Data listing:
....
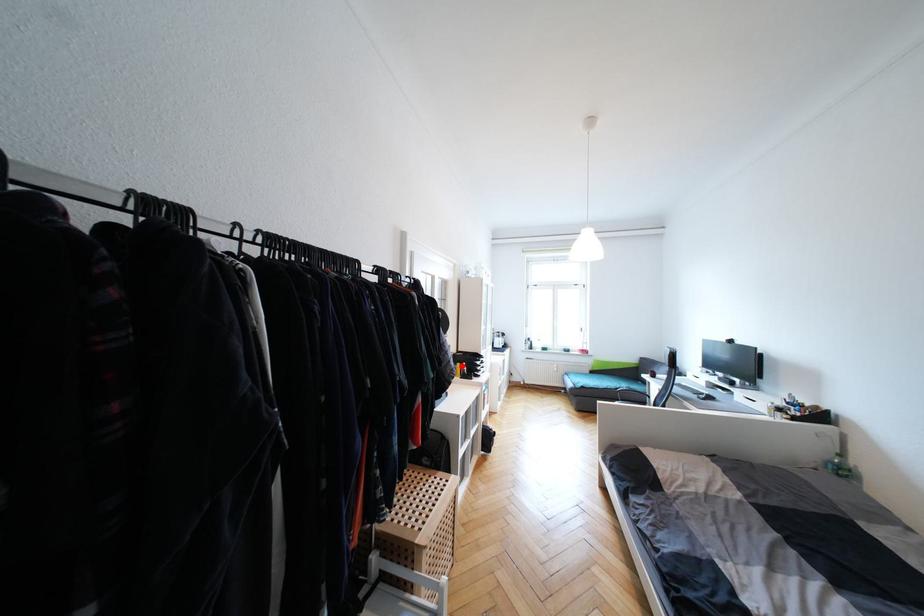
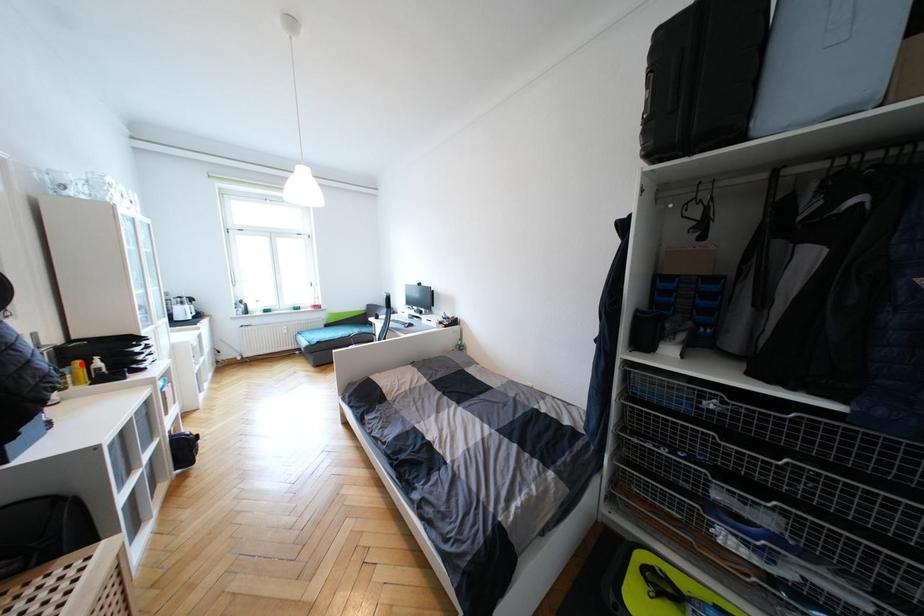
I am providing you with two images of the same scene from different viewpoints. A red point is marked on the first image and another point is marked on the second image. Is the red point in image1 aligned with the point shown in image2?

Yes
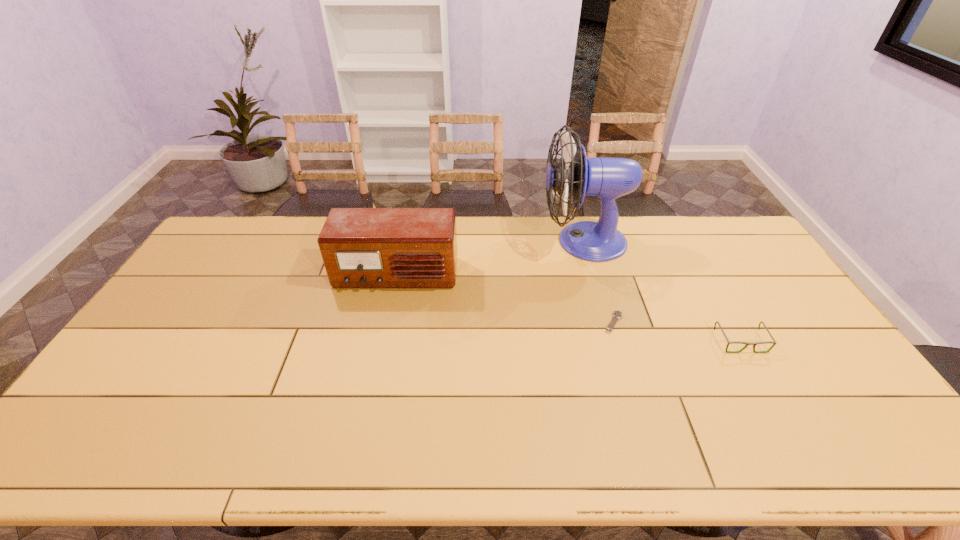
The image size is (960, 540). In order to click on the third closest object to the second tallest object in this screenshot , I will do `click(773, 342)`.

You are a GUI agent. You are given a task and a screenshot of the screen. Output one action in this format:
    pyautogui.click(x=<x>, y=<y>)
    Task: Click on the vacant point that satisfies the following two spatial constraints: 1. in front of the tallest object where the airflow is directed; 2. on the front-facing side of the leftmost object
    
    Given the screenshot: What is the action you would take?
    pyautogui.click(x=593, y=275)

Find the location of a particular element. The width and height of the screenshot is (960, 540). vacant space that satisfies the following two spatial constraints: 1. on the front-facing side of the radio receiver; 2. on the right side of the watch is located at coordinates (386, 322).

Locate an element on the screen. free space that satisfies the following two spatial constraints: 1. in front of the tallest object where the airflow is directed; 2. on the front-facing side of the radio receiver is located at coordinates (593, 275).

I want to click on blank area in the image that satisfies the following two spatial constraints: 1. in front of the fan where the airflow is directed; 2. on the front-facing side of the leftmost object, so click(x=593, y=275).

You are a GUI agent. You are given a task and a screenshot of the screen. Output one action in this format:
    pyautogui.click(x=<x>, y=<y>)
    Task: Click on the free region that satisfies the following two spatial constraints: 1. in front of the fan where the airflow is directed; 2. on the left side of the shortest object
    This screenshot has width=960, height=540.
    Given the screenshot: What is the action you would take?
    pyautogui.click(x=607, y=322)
....
* PROMPT *
Rewrite the data above with every "airflow" changed to "breeze" and all else kept the same. Leave out the pictures.

* FULL ANSWER *
I am providing you with two images of the same scene from different viewpoints. A red point is marked on the first image and another point is marked on the second image. Is the red point in image1 aligned with the point shown in image2?

Yes
The image size is (960, 540). In order to click on the third closest object to the second tallest object in this screenshot , I will do `click(773, 342)`.

You are a GUI agent. You are given a task and a screenshot of the screen. Output one action in this format:
    pyautogui.click(x=<x>, y=<y>)
    Task: Click on the vacant point that satisfies the following two spatial constraints: 1. in front of the tallest object where the breeze is directed; 2. on the front-facing side of the leftmost object
    
    Given the screenshot: What is the action you would take?
    pyautogui.click(x=593, y=275)

Find the location of a particular element. The width and height of the screenshot is (960, 540). vacant space that satisfies the following two spatial constraints: 1. on the front-facing side of the radio receiver; 2. on the right side of the watch is located at coordinates (386, 322).

Locate an element on the screen. free space that satisfies the following two spatial constraints: 1. in front of the tallest object where the breeze is directed; 2. on the front-facing side of the radio receiver is located at coordinates (593, 275).

I want to click on blank area in the image that satisfies the following two spatial constraints: 1. in front of the fan where the breeze is directed; 2. on the front-facing side of the leftmost object, so click(x=593, y=275).

You are a GUI agent. You are given a task and a screenshot of the screen. Output one action in this format:
    pyautogui.click(x=<x>, y=<y>)
    Task: Click on the free region that satisfies the following two spatial constraints: 1. in front of the fan where the breeze is directed; 2. on the left side of the shortest object
    This screenshot has width=960, height=540.
    Given the screenshot: What is the action you would take?
    pyautogui.click(x=607, y=322)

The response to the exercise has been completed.